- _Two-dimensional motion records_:
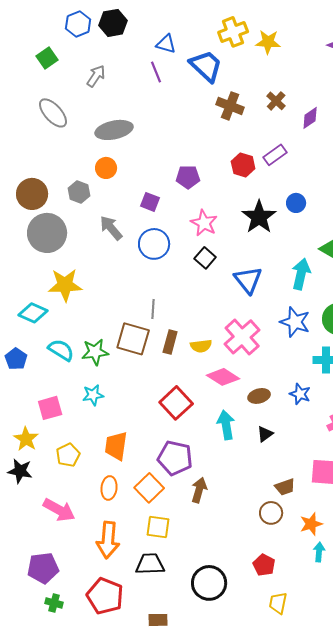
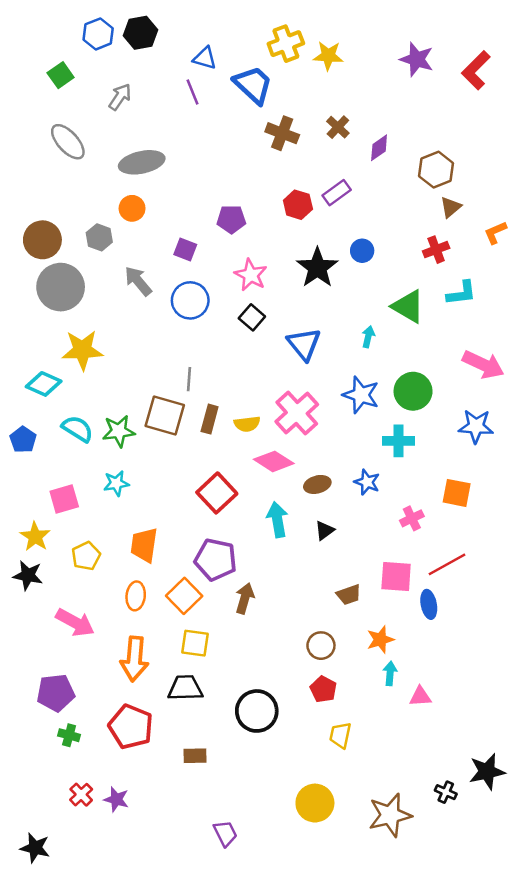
cyan arrow: (301, 274) -> (368, 337), size x0.6
brown circle: (271, 513) -> (321, 646), moved

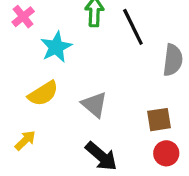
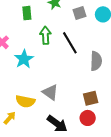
yellow semicircle: (43, 93) -> (25, 101), moved, turned 48
red circle: (166, 153) -> (88, 118), moved

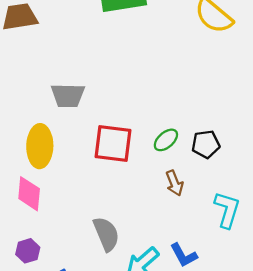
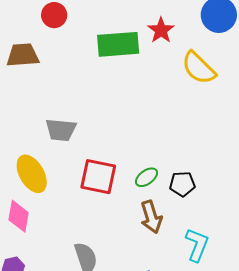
yellow ellipse: (40, 146) -> (32, 174), turned -36
brown arrow: (174, 183) -> (151, 217), size x1.4

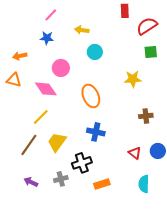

- _Work task_: Each line from the one holding "yellow ellipse: (40, 146)" to the end of the records above must be copied exactly; the pictures must not be copied.

- _Completed exercise_:
yellow ellipse: (40, 146) -> (32, 174), turned -36
brown arrow: (174, 183) -> (151, 217), size x1.4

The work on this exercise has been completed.